_Data in this exercise_:
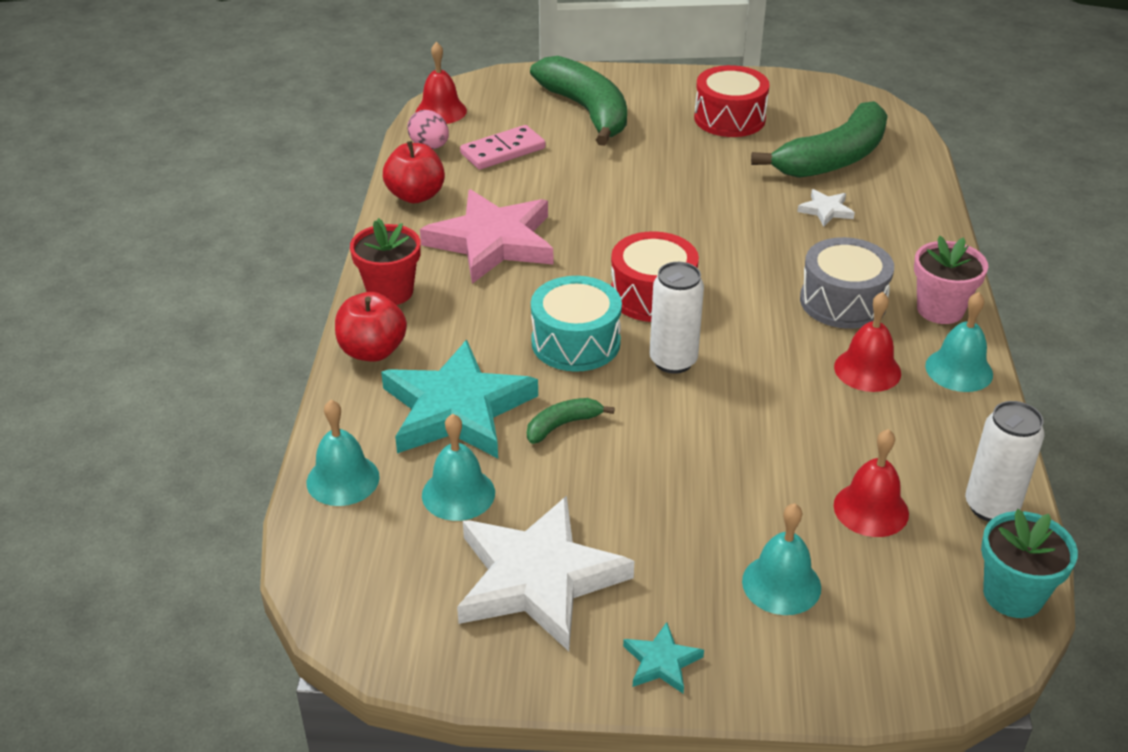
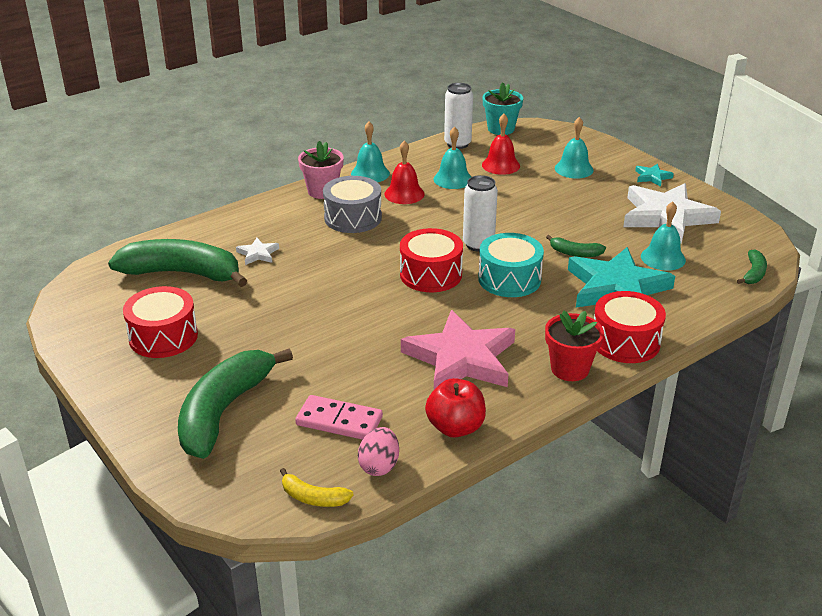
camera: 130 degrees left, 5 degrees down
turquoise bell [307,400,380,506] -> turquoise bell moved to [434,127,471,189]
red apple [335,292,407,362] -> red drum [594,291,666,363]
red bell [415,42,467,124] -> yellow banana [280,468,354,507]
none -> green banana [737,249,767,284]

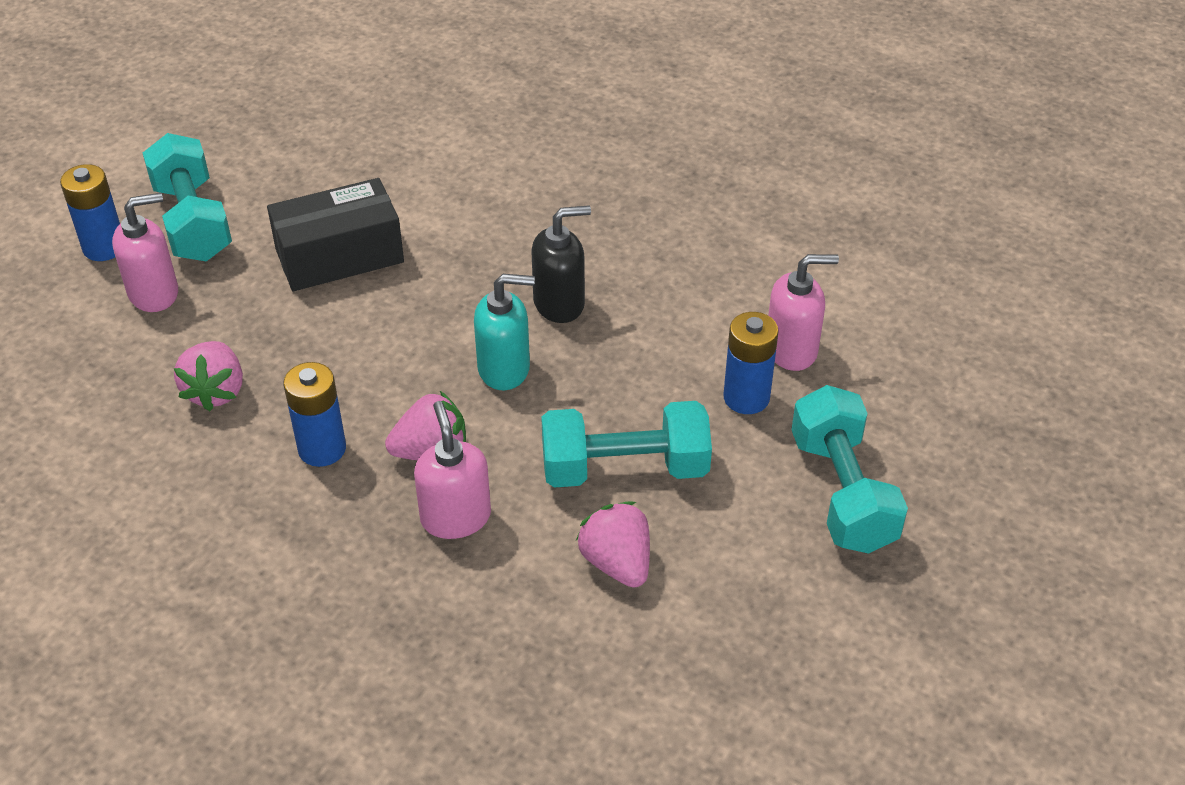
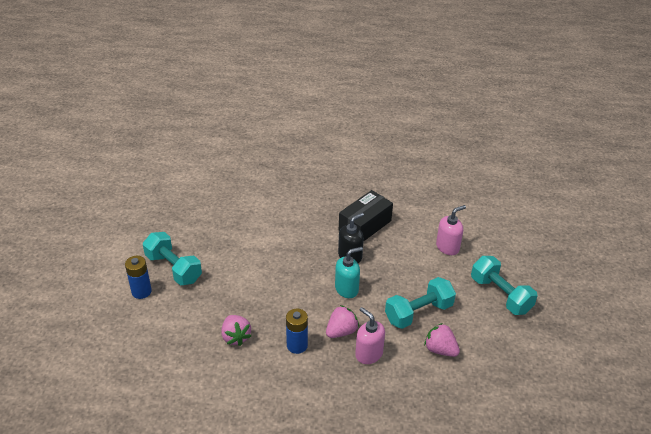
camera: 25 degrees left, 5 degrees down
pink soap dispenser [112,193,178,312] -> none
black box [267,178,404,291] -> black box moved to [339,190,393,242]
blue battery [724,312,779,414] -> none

--

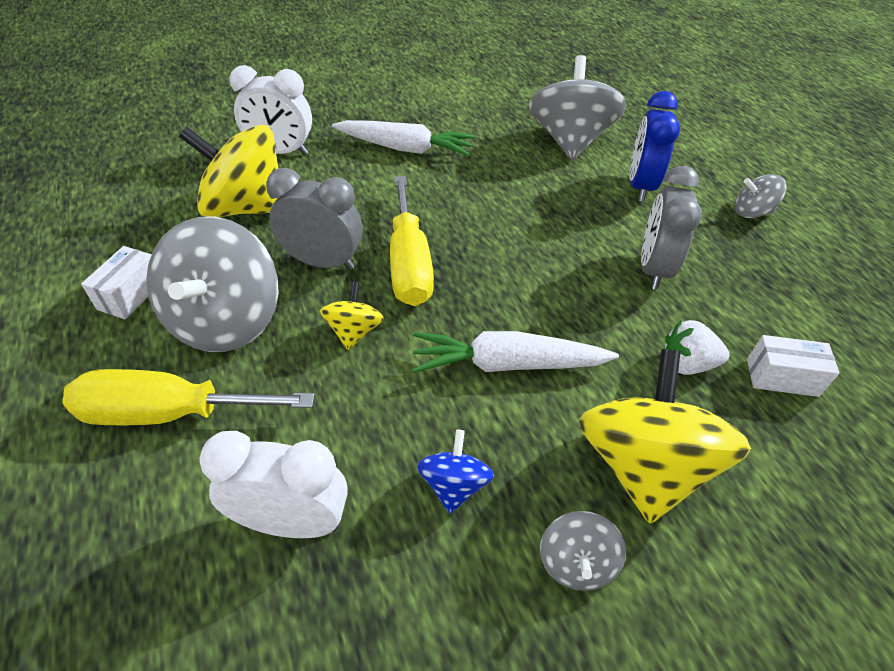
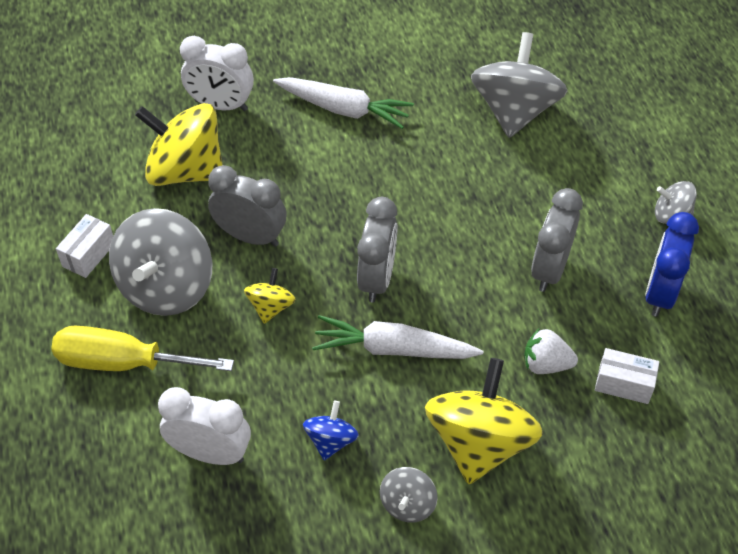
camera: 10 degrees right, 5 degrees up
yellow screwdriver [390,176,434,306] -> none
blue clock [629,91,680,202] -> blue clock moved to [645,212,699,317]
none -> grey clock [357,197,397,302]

_What the exercise asks_: Copy word for word the lines of the records above from the one with "none -> green banana [737,249,767,284]" up to and including the one with "blue battery [724,312,779,414] -> none". Skip the pictures.

_Solution for this problem_:
none -> green banana [737,249,767,284]

camera: 25 degrees left, 5 degrees down
pink soap dispenser [112,193,178,312] -> none
black box [267,178,404,291] -> black box moved to [339,190,393,242]
blue battery [724,312,779,414] -> none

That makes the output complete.